> _Directions for this task_
The line bearing "C5: 4.7uF (plus", together with all lines after it to the end of the material, should be repeated exactly; leave out everything else.

> _Input material_
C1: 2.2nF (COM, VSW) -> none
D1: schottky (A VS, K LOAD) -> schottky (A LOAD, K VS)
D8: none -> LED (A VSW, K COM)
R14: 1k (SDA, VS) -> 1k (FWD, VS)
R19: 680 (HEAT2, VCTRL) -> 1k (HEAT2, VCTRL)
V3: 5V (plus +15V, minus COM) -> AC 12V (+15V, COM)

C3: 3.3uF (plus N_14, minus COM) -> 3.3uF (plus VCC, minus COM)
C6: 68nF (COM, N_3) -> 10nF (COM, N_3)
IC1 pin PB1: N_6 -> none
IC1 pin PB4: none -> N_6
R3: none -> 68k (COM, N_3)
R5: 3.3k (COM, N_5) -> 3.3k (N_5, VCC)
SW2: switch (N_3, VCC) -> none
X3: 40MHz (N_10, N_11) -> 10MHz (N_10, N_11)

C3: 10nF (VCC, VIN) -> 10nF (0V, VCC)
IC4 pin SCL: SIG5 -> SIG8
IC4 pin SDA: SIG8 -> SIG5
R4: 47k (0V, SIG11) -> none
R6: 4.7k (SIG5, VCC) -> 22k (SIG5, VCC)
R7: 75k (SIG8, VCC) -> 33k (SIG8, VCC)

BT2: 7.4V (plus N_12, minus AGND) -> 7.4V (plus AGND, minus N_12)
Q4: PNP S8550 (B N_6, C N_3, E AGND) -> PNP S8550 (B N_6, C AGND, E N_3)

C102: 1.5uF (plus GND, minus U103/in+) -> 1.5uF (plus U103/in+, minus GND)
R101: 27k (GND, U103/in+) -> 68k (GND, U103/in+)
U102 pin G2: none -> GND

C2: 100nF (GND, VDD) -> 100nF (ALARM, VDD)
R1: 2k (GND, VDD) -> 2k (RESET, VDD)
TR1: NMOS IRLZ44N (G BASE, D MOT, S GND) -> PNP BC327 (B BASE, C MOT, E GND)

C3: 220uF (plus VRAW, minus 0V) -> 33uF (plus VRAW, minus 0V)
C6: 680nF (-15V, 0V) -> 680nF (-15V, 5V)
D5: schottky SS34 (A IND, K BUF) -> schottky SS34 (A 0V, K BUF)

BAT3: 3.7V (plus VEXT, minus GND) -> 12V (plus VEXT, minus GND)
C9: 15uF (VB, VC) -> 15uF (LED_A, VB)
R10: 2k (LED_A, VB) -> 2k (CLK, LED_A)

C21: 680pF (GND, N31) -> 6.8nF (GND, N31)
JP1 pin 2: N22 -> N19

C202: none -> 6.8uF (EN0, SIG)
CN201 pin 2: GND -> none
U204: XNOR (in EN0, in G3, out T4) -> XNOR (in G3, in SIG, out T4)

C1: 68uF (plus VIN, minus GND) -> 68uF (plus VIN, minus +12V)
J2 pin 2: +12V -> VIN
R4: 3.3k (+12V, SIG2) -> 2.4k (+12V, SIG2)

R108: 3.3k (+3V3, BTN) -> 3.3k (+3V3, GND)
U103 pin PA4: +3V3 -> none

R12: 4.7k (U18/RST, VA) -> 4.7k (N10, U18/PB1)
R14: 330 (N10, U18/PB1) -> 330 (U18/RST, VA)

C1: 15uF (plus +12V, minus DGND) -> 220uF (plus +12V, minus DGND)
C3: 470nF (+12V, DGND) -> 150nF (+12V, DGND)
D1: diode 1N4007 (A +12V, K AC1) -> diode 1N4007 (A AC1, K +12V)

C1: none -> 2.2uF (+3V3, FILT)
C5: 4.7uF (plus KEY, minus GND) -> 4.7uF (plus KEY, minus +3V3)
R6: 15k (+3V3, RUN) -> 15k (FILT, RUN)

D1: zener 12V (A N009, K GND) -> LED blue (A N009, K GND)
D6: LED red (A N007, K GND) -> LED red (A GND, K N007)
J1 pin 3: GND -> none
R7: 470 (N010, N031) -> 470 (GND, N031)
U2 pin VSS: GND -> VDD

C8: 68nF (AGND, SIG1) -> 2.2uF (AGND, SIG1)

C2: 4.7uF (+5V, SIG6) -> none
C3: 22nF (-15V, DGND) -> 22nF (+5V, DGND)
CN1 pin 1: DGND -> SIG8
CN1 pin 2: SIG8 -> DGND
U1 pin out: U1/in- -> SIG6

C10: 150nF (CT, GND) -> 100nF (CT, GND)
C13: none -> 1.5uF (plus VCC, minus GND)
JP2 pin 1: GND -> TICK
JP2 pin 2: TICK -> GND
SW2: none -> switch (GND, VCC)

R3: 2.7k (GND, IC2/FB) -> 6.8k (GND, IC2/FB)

> _Expected output_
C5: 4.7uF (plus KEY, minus GND) -> 4.7uF (plus KEY, minus +3V3)
R6: 15k (+3V3, RUN) -> 15k (FILT, RUN)

D1: zener 12V (A N009, K GND) -> LED blue (A N009, K GND)
D6: LED red (A N007, K GND) -> LED red (A GND, K N007)
J1 pin 3: GND -> none
R7: 470 (N010, N031) -> 470 (GND, N031)
U2 pin VSS: GND -> VDD

C8: 68nF (AGND, SIG1) -> 2.2uF (AGND, SIG1)

C2: 4.7uF (+5V, SIG6) -> none
C3: 22nF (-15V, DGND) -> 22nF (+5V, DGND)
CN1 pin 1: DGND -> SIG8
CN1 pin 2: SIG8 -> DGND
U1 pin out: U1/in- -> SIG6

C10: 150nF (CT, GND) -> 100nF (CT, GND)
C13: none -> 1.5uF (plus VCC, minus GND)
JP2 pin 1: GND -> TICK
JP2 pin 2: TICK -> GND
SW2: none -> switch (GND, VCC)

R3: 2.7k (GND, IC2/FB) -> 6.8k (GND, IC2/FB)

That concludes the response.